(Task data):
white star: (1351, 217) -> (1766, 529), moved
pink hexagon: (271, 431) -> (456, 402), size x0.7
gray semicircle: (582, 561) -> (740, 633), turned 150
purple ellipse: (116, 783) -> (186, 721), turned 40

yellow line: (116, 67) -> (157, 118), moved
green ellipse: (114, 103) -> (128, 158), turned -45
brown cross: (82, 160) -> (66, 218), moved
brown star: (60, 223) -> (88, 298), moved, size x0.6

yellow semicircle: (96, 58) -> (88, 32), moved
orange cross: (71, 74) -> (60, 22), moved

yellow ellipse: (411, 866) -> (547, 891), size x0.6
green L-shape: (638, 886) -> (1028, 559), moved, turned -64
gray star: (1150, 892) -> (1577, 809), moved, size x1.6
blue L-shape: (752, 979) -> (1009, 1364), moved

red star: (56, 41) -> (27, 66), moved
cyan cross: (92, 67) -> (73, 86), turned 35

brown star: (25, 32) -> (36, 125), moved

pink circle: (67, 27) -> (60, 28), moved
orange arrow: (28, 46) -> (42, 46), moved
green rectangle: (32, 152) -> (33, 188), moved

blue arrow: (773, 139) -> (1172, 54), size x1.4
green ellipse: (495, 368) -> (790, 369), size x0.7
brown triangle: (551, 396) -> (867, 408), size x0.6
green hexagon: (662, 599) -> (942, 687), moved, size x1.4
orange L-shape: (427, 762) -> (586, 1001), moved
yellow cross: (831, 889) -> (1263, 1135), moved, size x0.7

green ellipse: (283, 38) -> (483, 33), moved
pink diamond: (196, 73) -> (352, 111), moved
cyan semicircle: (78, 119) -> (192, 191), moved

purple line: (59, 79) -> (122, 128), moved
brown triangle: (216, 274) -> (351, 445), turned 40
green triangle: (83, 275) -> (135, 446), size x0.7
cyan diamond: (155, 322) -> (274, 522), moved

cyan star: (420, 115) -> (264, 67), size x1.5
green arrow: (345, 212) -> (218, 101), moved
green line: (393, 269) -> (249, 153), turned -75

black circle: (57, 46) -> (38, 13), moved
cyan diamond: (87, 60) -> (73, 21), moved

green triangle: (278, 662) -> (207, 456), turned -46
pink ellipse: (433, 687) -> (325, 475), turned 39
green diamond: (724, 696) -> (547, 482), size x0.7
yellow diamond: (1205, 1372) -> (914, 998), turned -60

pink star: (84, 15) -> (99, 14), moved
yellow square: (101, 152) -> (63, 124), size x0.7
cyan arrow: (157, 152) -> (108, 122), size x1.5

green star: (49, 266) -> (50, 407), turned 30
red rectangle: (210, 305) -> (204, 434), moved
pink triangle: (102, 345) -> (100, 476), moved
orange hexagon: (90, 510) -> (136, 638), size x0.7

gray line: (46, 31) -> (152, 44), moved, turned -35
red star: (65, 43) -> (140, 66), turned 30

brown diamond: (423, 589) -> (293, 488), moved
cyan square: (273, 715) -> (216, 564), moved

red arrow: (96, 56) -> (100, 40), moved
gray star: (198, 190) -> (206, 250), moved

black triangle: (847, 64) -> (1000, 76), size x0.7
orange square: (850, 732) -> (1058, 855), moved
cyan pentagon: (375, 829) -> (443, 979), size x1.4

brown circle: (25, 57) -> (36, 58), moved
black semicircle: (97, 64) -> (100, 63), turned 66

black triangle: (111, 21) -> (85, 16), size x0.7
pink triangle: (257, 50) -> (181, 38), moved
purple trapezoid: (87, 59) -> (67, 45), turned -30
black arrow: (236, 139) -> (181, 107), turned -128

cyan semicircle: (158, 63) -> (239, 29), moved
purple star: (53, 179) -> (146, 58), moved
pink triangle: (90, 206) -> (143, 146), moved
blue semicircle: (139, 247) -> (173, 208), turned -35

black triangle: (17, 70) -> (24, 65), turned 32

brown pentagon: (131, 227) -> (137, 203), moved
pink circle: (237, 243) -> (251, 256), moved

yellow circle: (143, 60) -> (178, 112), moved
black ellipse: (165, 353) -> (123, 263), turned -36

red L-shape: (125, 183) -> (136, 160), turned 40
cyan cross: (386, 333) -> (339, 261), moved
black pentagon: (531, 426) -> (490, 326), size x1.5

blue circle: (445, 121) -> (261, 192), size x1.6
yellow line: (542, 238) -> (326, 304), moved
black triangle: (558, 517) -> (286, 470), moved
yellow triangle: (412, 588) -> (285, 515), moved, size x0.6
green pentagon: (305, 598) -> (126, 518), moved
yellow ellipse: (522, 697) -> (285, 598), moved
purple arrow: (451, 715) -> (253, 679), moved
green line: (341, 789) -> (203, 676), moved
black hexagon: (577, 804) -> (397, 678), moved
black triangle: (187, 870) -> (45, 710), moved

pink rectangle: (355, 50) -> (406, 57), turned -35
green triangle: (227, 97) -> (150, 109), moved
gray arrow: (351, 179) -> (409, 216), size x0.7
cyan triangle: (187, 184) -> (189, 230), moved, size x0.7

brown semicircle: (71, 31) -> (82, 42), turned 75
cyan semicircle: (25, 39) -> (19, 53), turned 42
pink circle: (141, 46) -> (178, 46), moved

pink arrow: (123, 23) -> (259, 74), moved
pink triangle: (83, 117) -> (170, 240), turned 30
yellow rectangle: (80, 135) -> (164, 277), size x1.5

(Work order):
Beginning at the first line of the data above, retype each line until you reach the line containing "green star: (49, 266) -> (50, 407), turned 30", and include that one too. Add nothing else.

(Answer):
white star: (1351, 217) -> (1766, 529), moved
pink hexagon: (271, 431) -> (456, 402), size x0.7
gray semicircle: (582, 561) -> (740, 633), turned 150
purple ellipse: (116, 783) -> (186, 721), turned 40

yellow line: (116, 67) -> (157, 118), moved
green ellipse: (114, 103) -> (128, 158), turned -45
brown cross: (82, 160) -> (66, 218), moved
brown star: (60, 223) -> (88, 298), moved, size x0.6

yellow semicircle: (96, 58) -> (88, 32), moved
orange cross: (71, 74) -> (60, 22), moved

yellow ellipse: (411, 866) -> (547, 891), size x0.6
green L-shape: (638, 886) -> (1028, 559), moved, turned -64
gray star: (1150, 892) -> (1577, 809), moved, size x1.6
blue L-shape: (752, 979) -> (1009, 1364), moved

red star: (56, 41) -> (27, 66), moved
cyan cross: (92, 67) -> (73, 86), turned 35

brown star: (25, 32) -> (36, 125), moved

pink circle: (67, 27) -> (60, 28), moved
orange arrow: (28, 46) -> (42, 46), moved
green rectangle: (32, 152) -> (33, 188), moved

blue arrow: (773, 139) -> (1172, 54), size x1.4
green ellipse: (495, 368) -> (790, 369), size x0.7
brown triangle: (551, 396) -> (867, 408), size x0.6
green hexagon: (662, 599) -> (942, 687), moved, size x1.4
orange L-shape: (427, 762) -> (586, 1001), moved
yellow cross: (831, 889) -> (1263, 1135), moved, size x0.7

green ellipse: (283, 38) -> (483, 33), moved
pink diamond: (196, 73) -> (352, 111), moved
cyan semicircle: (78, 119) -> (192, 191), moved

purple line: (59, 79) -> (122, 128), moved
brown triangle: (216, 274) -> (351, 445), turned 40
green triangle: (83, 275) -> (135, 446), size x0.7
cyan diamond: (155, 322) -> (274, 522), moved

cyan star: (420, 115) -> (264, 67), size x1.5
green arrow: (345, 212) -> (218, 101), moved
green line: (393, 269) -> (249, 153), turned -75

black circle: (57, 46) -> (38, 13), moved
cyan diamond: (87, 60) -> (73, 21), moved

green triangle: (278, 662) -> (207, 456), turned -46
pink ellipse: (433, 687) -> (325, 475), turned 39
green diamond: (724, 696) -> (547, 482), size x0.7
yellow diamond: (1205, 1372) -> (914, 998), turned -60

pink star: (84, 15) -> (99, 14), moved
yellow square: (101, 152) -> (63, 124), size x0.7
cyan arrow: (157, 152) -> (108, 122), size x1.5

green star: (49, 266) -> (50, 407), turned 30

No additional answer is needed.